**EXERCISE:**
Make an exact copy of the listing so that no picture is carried over.

**EXTRACTED MATERIAL:**
:::::

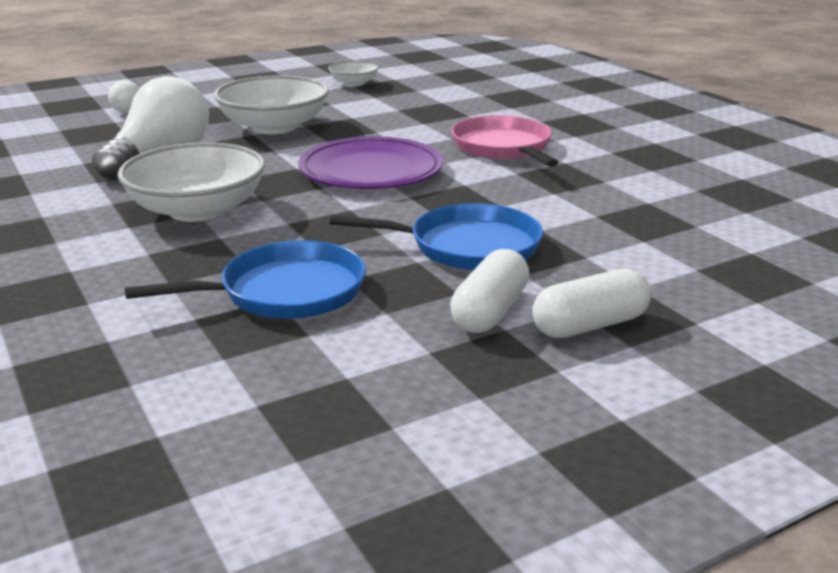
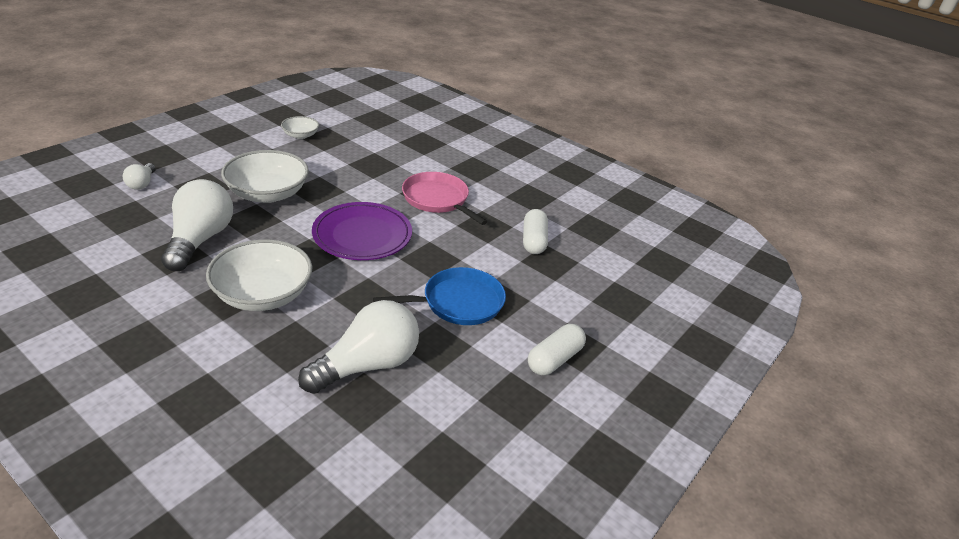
camera: 25 degrees left, 10 degrees up
(286, 292) = (368, 365): blue pan -> white light bulb
(490, 311) = (497, 359): white capsule -> white capsule (533, 241)

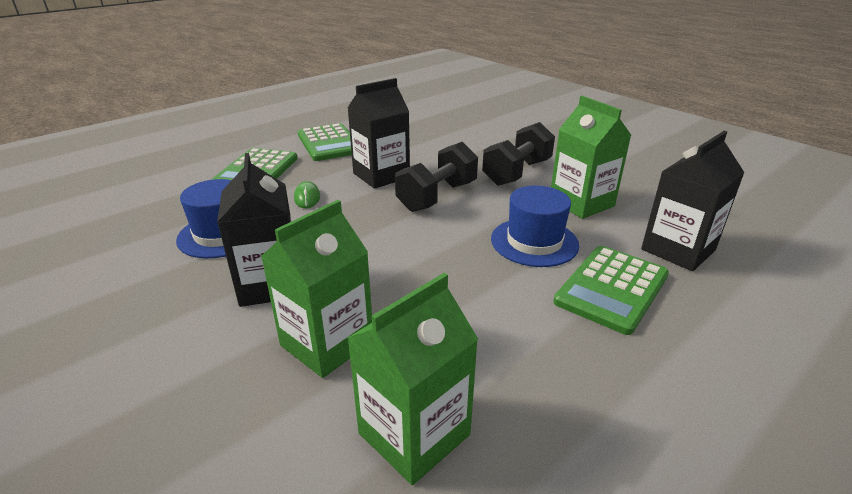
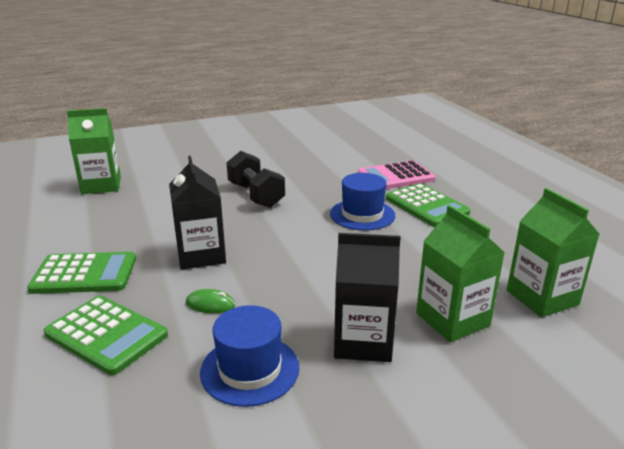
camera: 70 degrees left, 5 degrees down
(437, 196) = (267, 236): black dumbbell -> none
(581, 203) = (322, 186): green carton -> green carton (101, 185)
(678, 250) = (395, 176): black carton -> pink calculator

:::::

**ANSWER TO THIS EXERCISE:**
camera: 25 degrees left, 10 degrees up
(286, 292) = (368, 365): blue pan -> white light bulb
(490, 311) = (497, 359): white capsule -> white capsule (533, 241)

camera: 70 degrees left, 5 degrees down
(437, 196) = (267, 236): black dumbbell -> none
(581, 203) = (322, 186): green carton -> green carton (101, 185)
(678, 250) = (395, 176): black carton -> pink calculator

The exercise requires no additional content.